WHAT YOU HAVE TO DO
The lines to copy run from the one containing "building: none -> [278,207,315,234]" to the very end of the records; give them exactly, and only them, without pictures.

Building tracking records
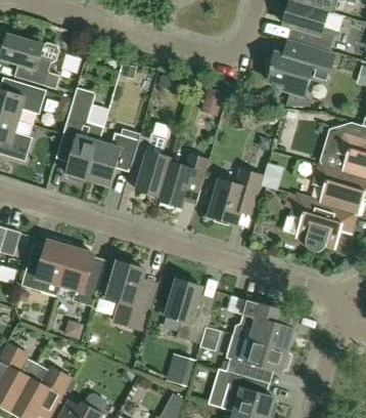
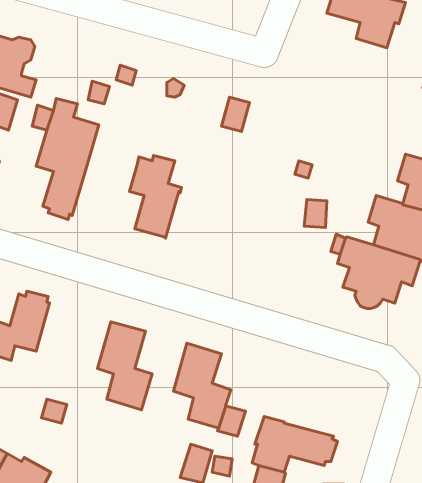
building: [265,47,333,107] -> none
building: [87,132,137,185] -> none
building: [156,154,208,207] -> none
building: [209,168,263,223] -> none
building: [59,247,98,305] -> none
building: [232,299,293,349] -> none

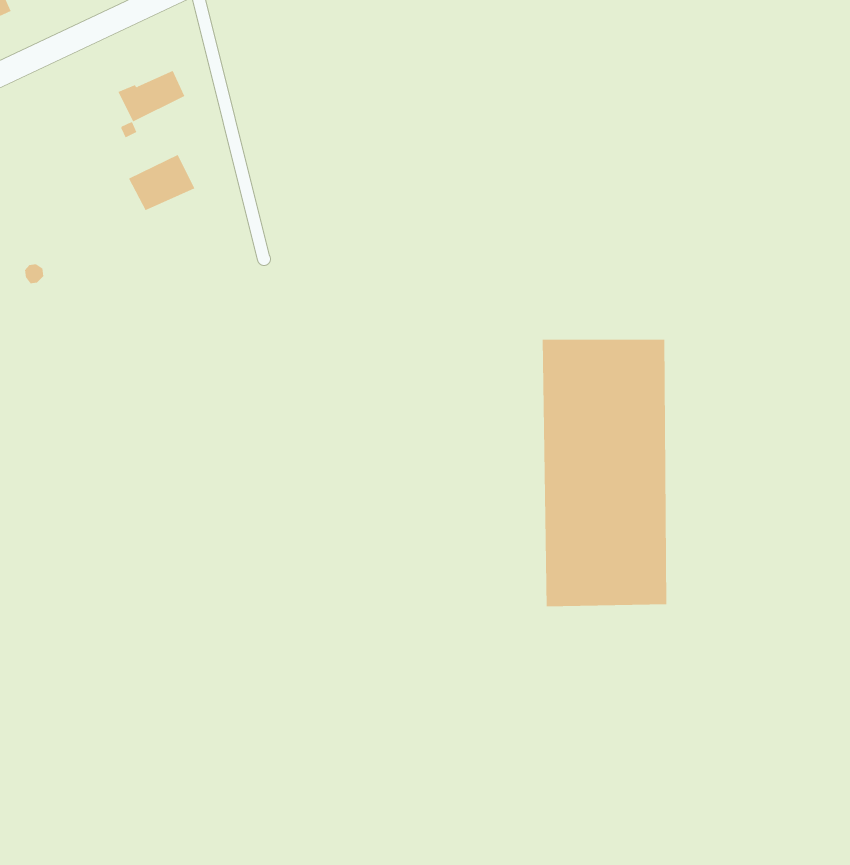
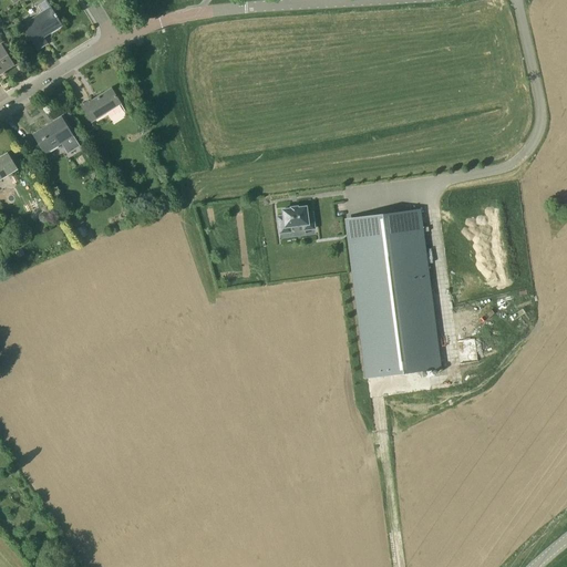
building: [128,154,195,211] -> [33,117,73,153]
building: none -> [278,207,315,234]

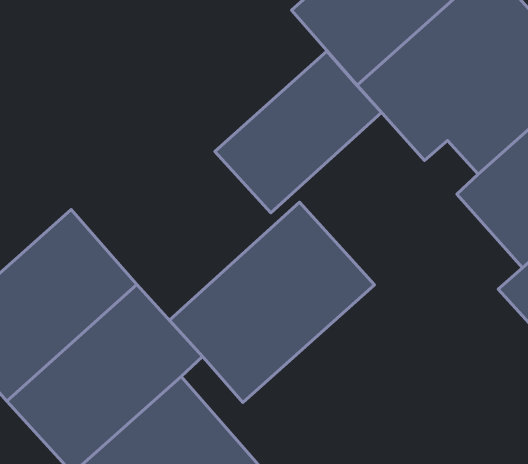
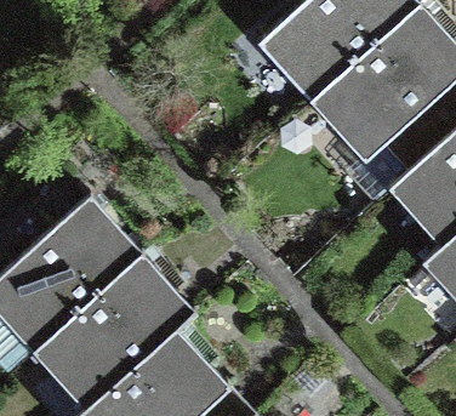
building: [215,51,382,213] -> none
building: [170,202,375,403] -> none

TASK OUTPUT
building: none -> [278,207,315,234]

building: [215,51,382,213] -> none
building: [170,202,375,403] -> none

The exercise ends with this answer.